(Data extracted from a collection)
#####
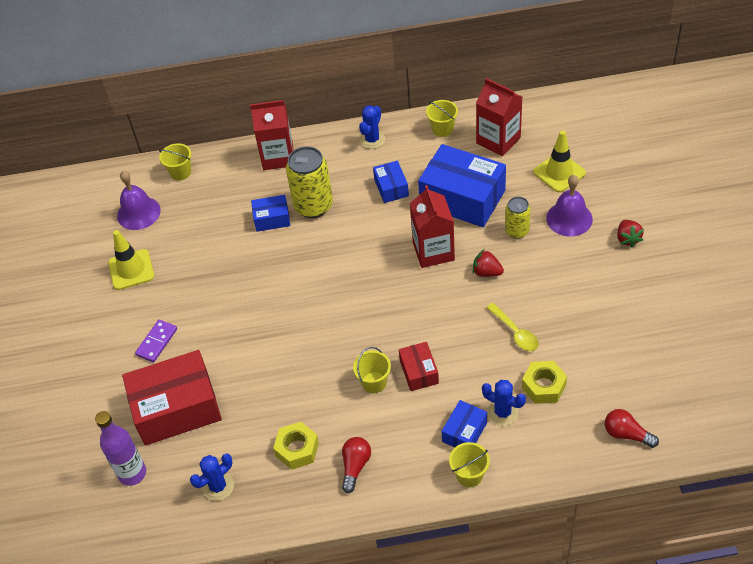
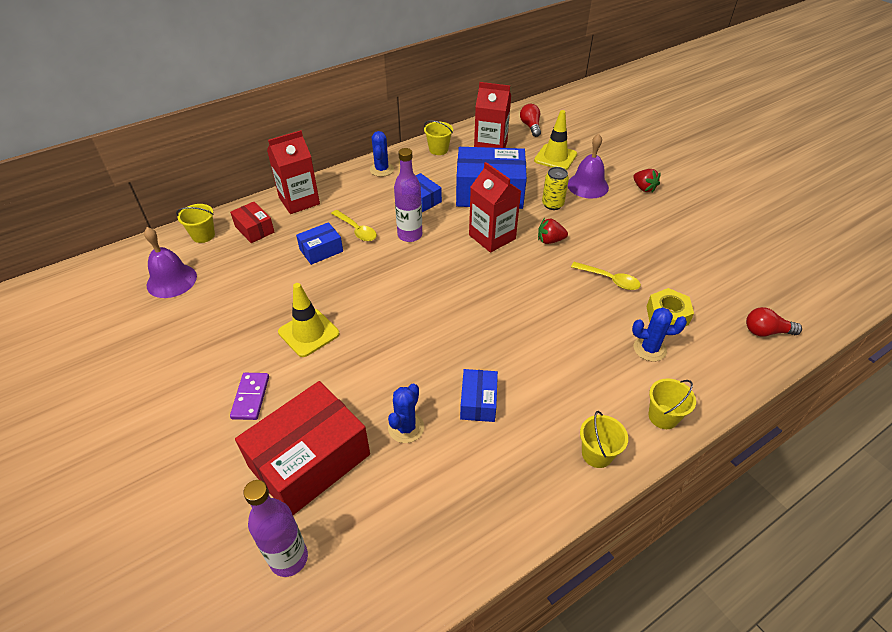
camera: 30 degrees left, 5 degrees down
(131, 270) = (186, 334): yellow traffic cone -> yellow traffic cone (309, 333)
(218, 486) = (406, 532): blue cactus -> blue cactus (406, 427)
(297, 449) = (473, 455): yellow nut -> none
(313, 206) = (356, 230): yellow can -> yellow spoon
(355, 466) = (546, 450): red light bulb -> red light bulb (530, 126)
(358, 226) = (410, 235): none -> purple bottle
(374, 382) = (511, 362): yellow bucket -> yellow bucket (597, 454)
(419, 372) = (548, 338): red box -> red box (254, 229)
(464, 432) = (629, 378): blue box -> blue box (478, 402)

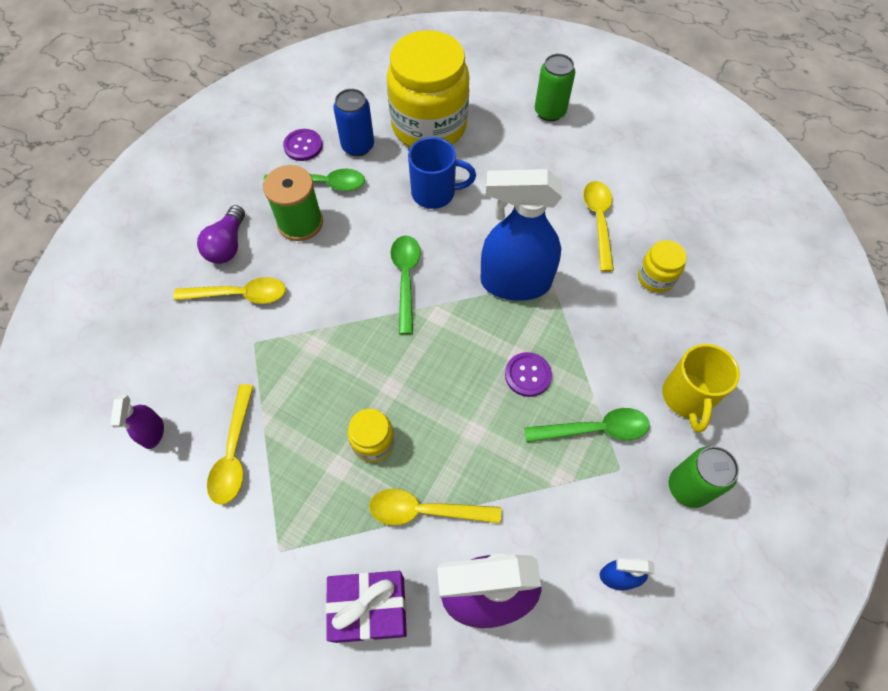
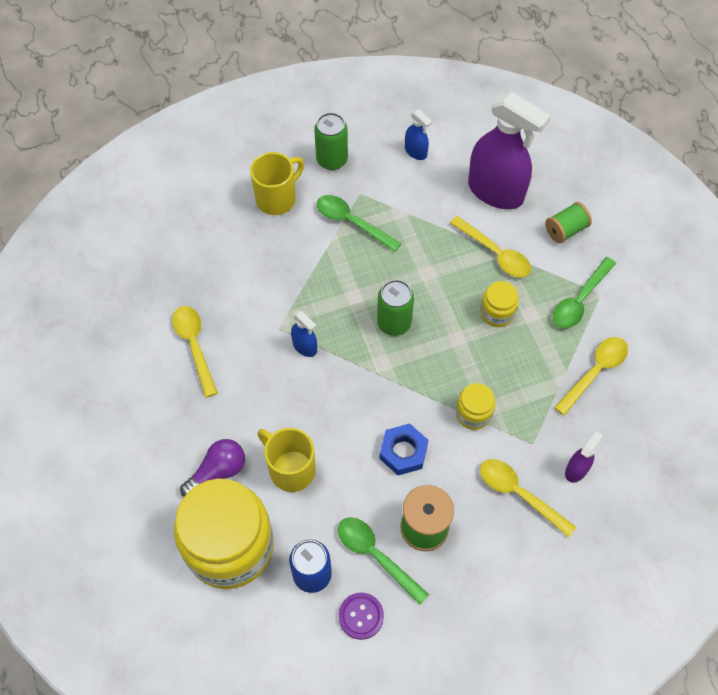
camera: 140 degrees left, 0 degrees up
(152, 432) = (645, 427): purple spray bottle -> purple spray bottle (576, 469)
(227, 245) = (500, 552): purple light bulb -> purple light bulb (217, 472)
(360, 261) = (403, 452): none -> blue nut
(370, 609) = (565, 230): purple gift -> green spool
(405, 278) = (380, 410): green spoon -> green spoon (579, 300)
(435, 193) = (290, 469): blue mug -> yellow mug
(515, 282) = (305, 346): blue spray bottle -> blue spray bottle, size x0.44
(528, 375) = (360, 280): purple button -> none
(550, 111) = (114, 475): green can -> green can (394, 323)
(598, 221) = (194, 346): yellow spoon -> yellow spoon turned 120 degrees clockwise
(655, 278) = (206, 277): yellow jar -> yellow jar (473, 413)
#####
*Your assignment*.
Check each line above for the string "light" and copy every line that has it.

*Task result*.
(355, 466) = (546, 450): red light bulb -> red light bulb (530, 126)
(227, 245) = (500, 552): purple light bulb -> purple light bulb (217, 472)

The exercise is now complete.